**What the task requires:** Write down exactly what lies from the line containing "R3: 330k (+12V, n1) -> none" to the end of the records, inclusive, and omit the pictures.
= = = = =
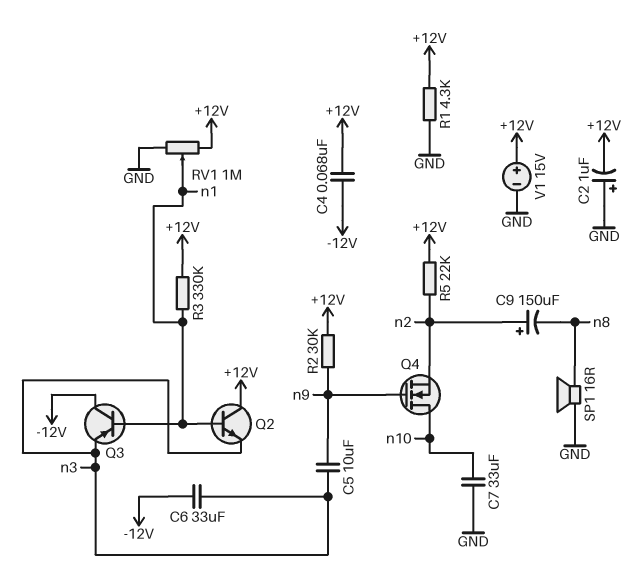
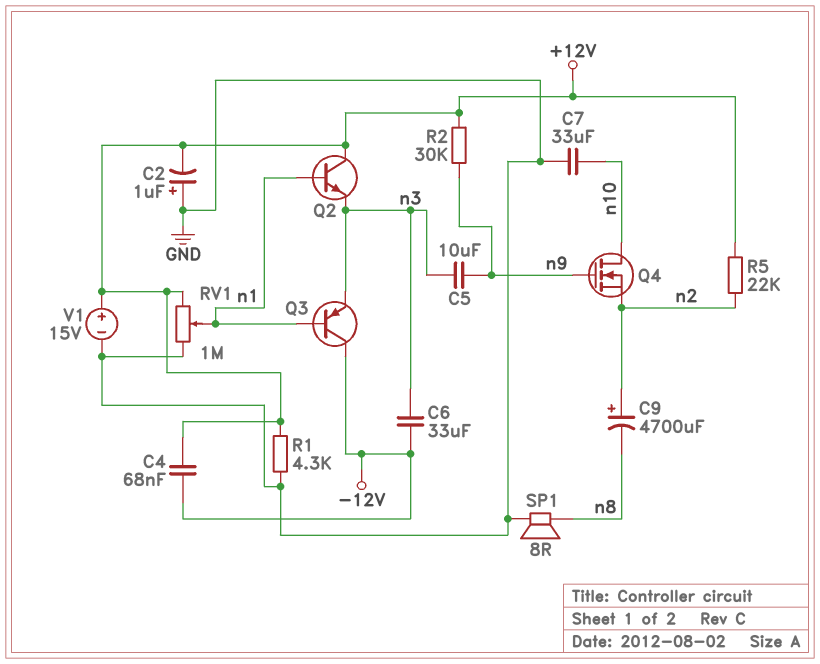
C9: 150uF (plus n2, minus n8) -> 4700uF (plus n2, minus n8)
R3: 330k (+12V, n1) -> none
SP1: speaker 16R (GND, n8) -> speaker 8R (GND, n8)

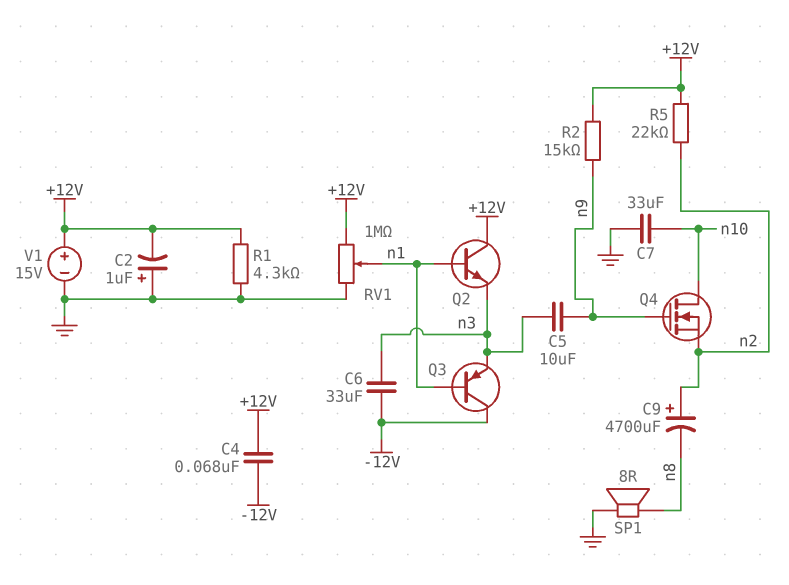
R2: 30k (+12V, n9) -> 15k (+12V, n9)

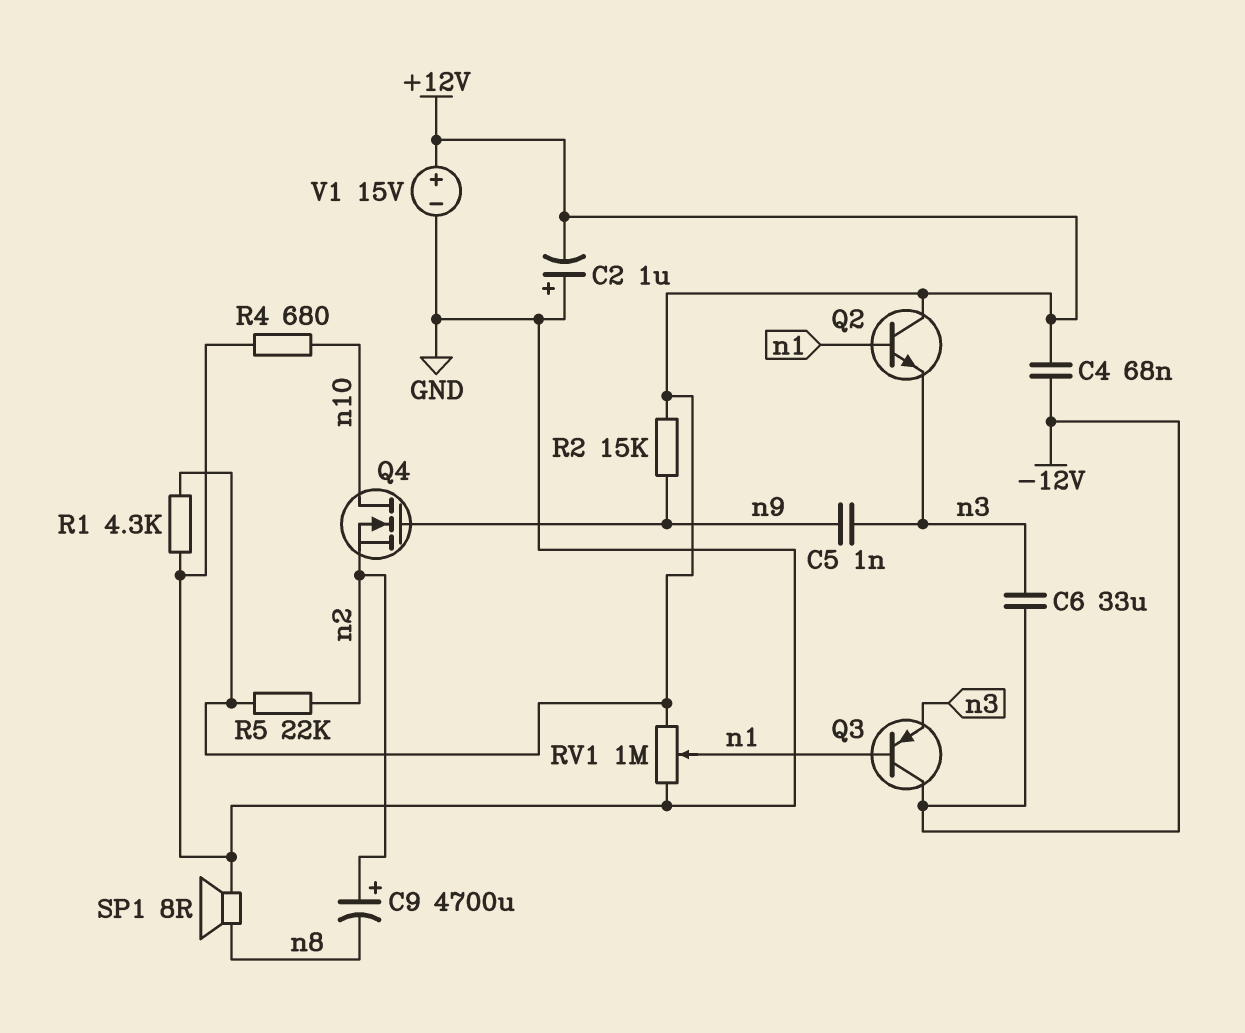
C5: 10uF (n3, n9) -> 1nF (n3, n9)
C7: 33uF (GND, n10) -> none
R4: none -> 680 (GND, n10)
= = = = =
**Response below:**
R3: 330k (+12V, n1) -> none
SP1: speaker 16R (GND, n8) -> speaker 8R (GND, n8)

R2: 30k (+12V, n9) -> 15k (+12V, n9)

C5: 10uF (n3, n9) -> 1nF (n3, n9)
C7: 33uF (GND, n10) -> none
R4: none -> 680 (GND, n10)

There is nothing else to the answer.